INSTRUCTIONS TO FOLLOW:
Some entries follow. Reproduce exactly the lines starting at the one with "(488, 301) = (472, 230): turquoise" and stopping after the one with "(605, 389) = (610, 262): green".

DATA EXCERPTS:
-.-.-

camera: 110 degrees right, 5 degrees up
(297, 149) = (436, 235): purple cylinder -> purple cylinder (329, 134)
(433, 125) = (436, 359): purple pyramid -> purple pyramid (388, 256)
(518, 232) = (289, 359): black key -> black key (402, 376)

-.-.-

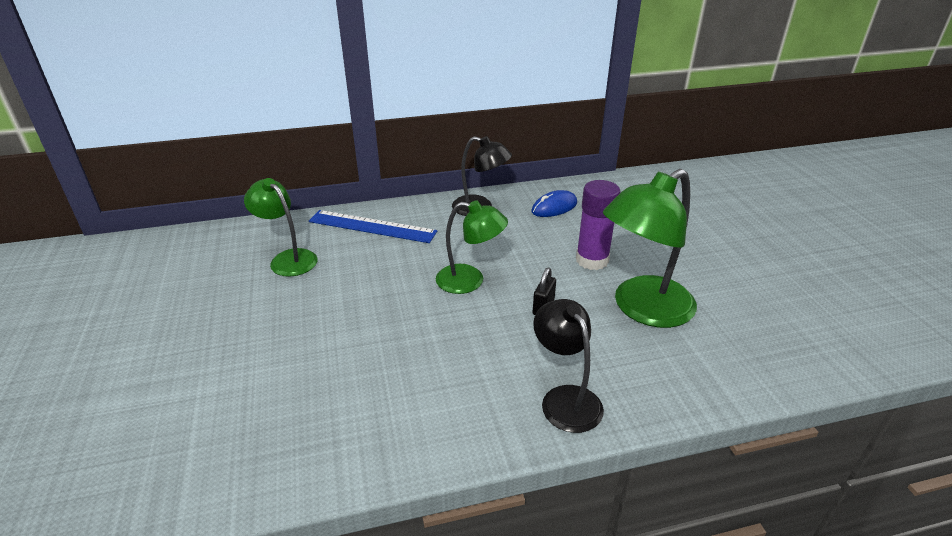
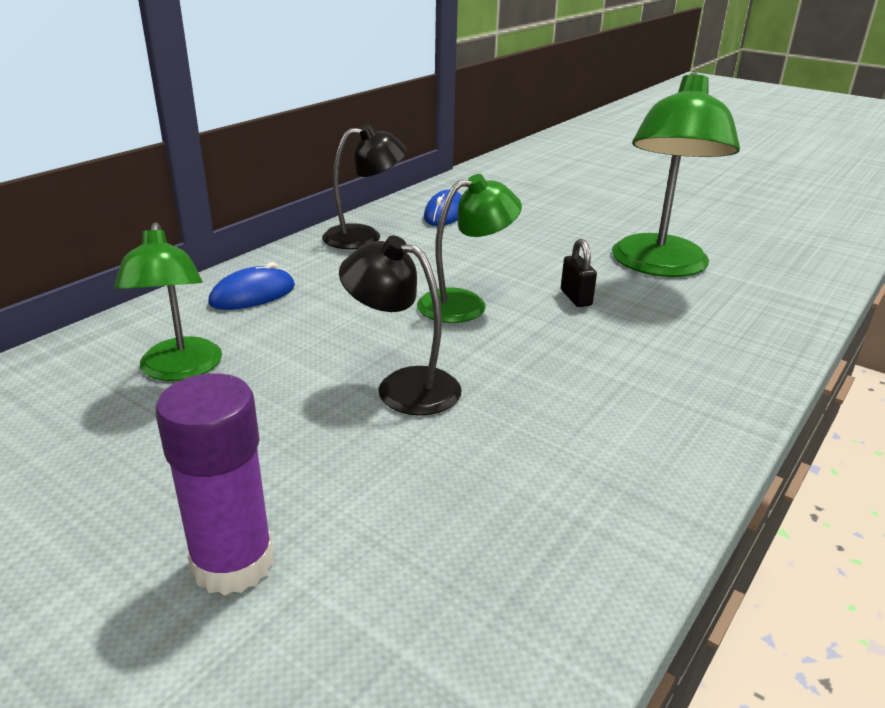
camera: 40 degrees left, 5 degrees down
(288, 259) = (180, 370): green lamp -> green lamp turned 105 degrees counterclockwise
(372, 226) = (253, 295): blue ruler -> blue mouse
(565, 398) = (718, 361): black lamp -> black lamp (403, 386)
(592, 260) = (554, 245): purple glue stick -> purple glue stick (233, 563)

-.-.-

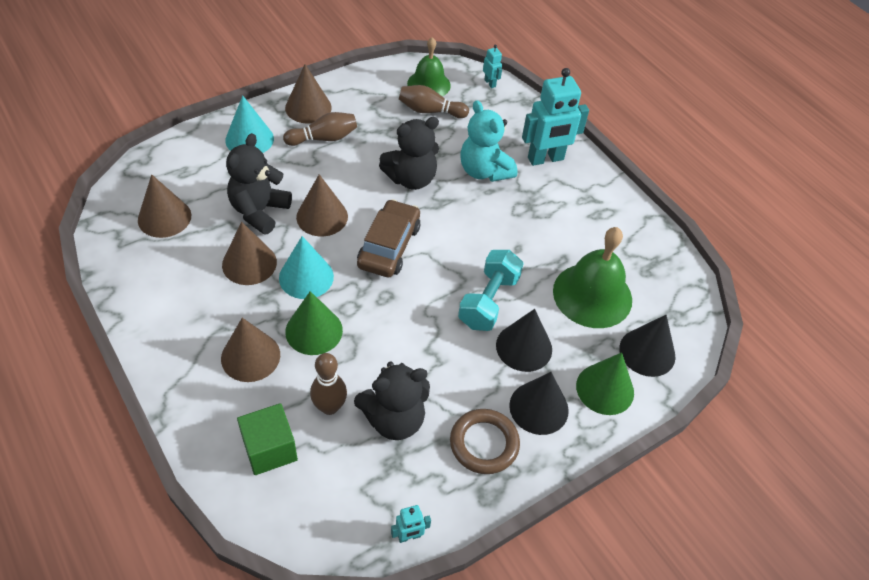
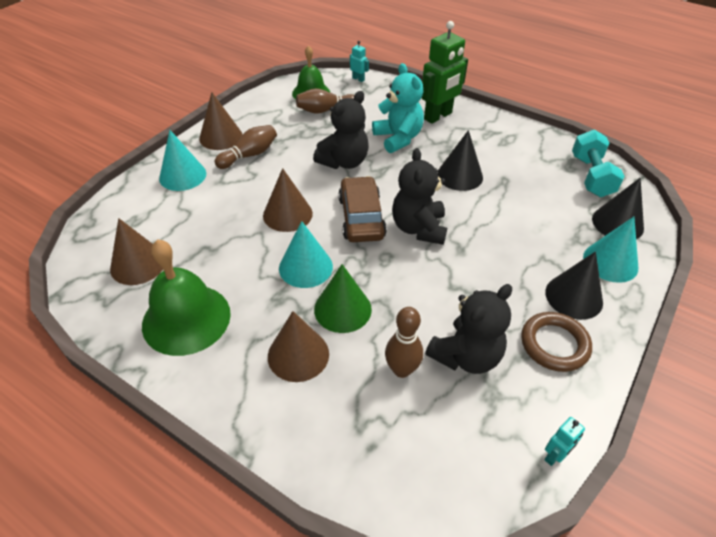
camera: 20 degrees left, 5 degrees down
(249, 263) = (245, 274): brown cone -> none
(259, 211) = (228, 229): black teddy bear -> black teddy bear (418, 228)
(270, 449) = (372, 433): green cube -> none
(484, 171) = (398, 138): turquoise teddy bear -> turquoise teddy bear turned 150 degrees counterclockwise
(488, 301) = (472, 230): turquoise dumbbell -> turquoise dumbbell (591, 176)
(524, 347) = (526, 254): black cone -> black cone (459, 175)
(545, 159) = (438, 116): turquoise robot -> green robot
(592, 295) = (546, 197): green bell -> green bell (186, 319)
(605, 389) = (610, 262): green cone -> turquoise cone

-.-.-

EXERCISE ANSWER:
(488, 301) = (472, 230): turquoise dumbbell -> turquoise dumbbell (591, 176)
(524, 347) = (526, 254): black cone -> black cone (459, 175)
(545, 159) = (438, 116): turquoise robot -> green robot
(592, 295) = (546, 197): green bell -> green bell (186, 319)
(605, 389) = (610, 262): green cone -> turquoise cone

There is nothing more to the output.